Wherever the line with "R9: 2.2k (OSC, VCTRL) -> 2.2k (CTL2, OSC)" sits in the listing below, transcribe from it up to and including the line with "U3 pin DIS: DIS -> CT", exactly, and leave the remaining lines out.

• **Given records**
- Opening Delimiter -

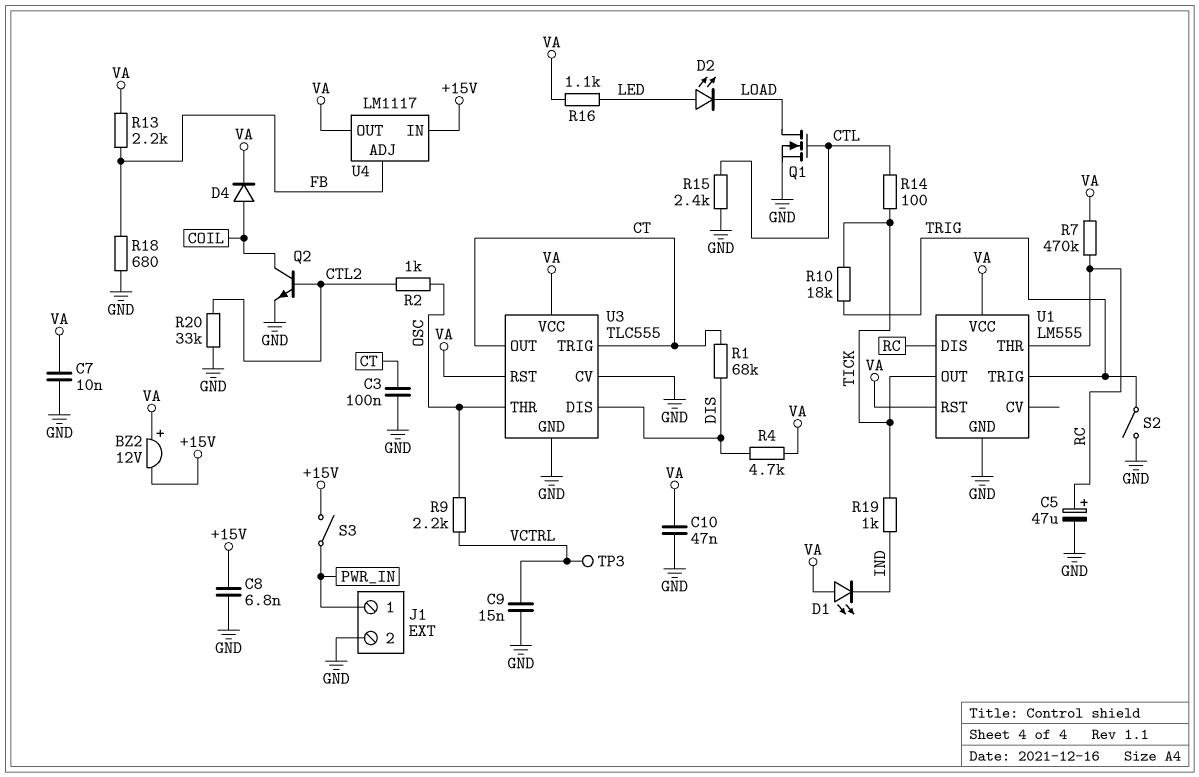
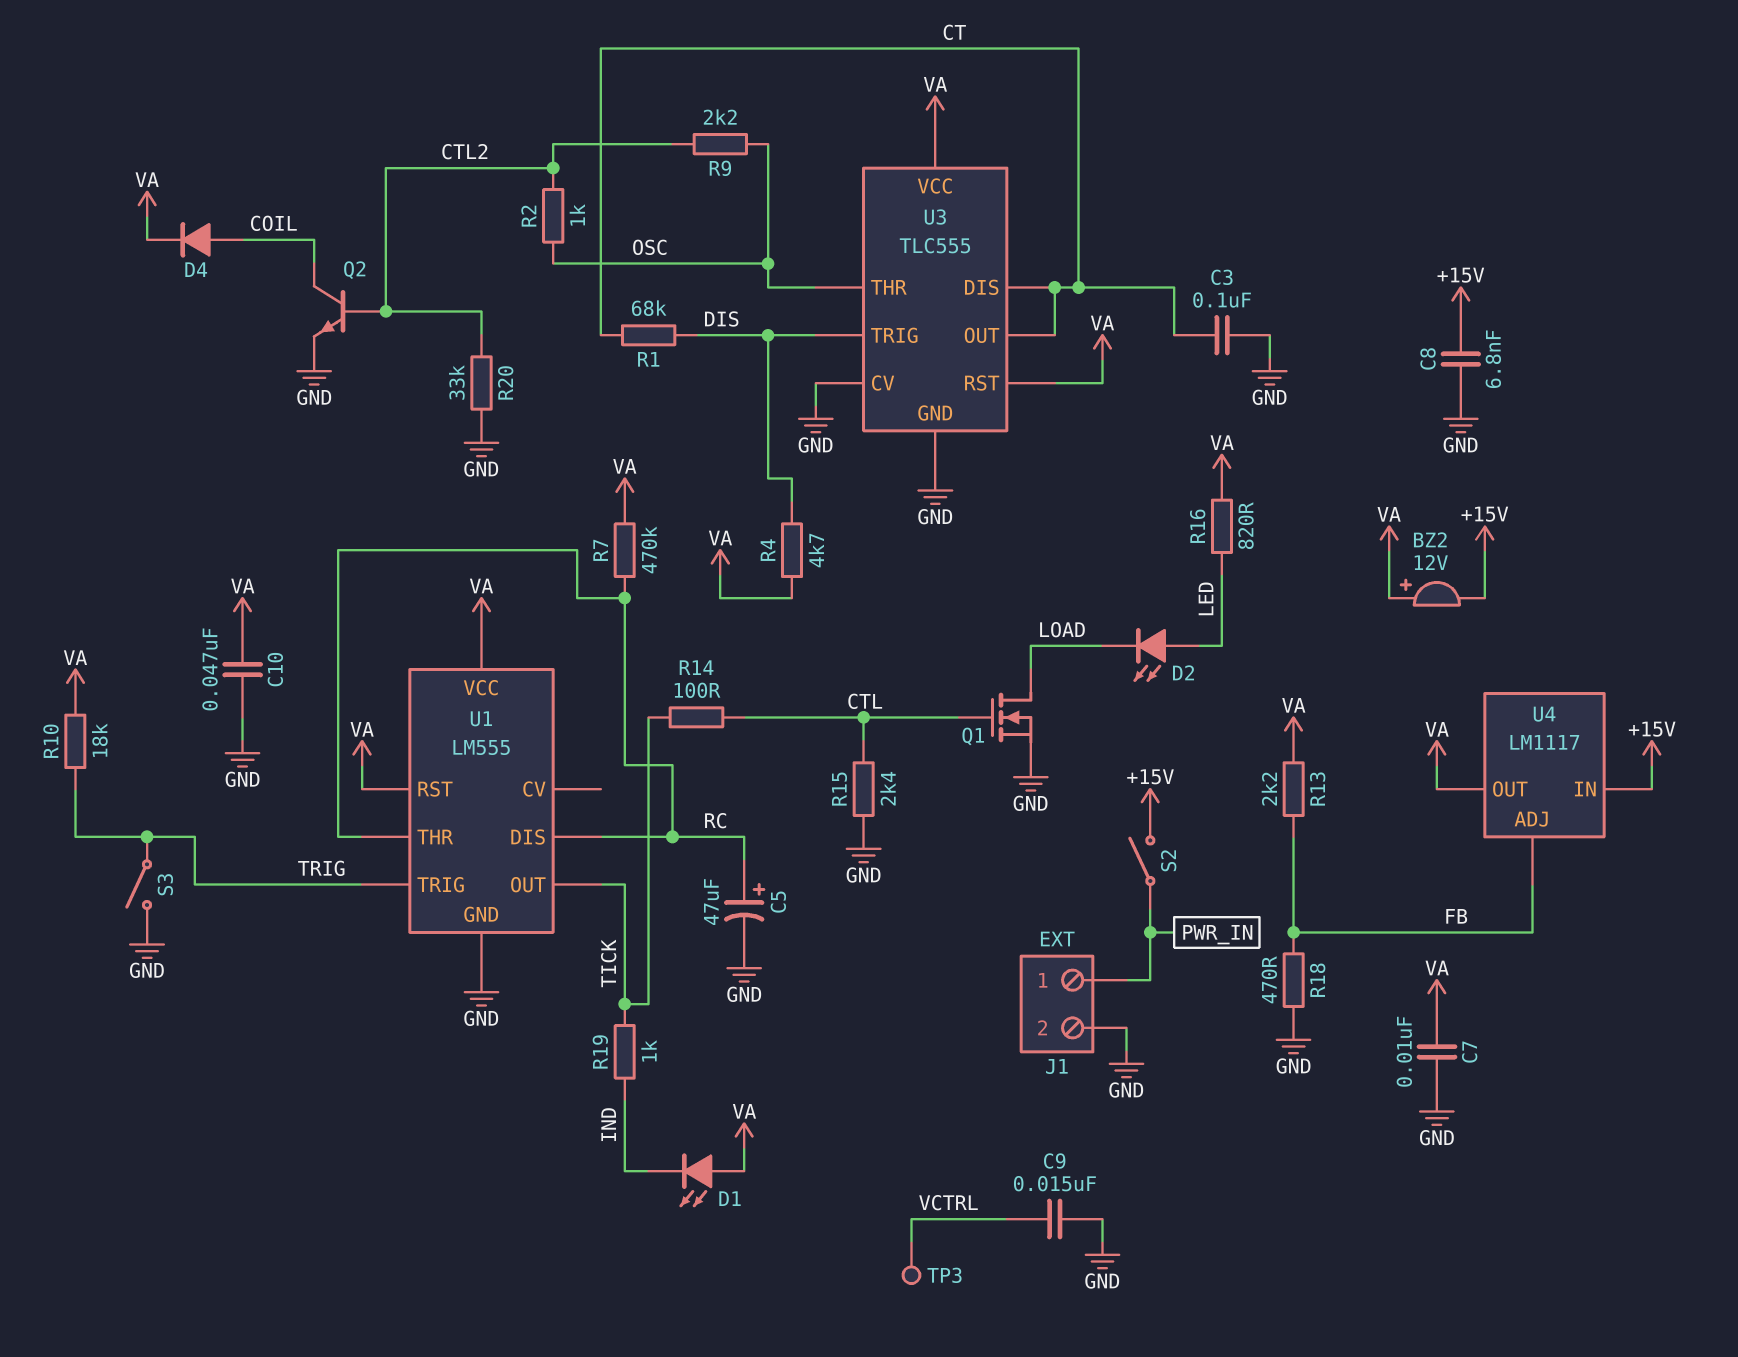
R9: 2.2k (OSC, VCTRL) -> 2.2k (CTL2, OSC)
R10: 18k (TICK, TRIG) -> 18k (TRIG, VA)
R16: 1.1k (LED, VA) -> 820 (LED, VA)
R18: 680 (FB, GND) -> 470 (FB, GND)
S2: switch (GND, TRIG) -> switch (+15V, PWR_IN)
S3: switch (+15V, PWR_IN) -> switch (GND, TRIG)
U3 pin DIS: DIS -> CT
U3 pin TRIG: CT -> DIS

- Closing Delimiter -
- Opening Delimiter -

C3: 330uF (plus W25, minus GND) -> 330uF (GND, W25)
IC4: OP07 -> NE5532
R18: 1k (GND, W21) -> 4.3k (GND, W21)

- Closing Delimiter -

• **Answer to the exercise**
R9: 2.2k (OSC, VCTRL) -> 2.2k (CTL2, OSC)
R10: 18k (TICK, TRIG) -> 18k (TRIG, VA)
R16: 1.1k (LED, VA) -> 820 (LED, VA)
R18: 680 (FB, GND) -> 470 (FB, GND)
S2: switch (GND, TRIG) -> switch (+15V, PWR_IN)
S3: switch (+15V, PWR_IN) -> switch (GND, TRIG)
U3 pin DIS: DIS -> CT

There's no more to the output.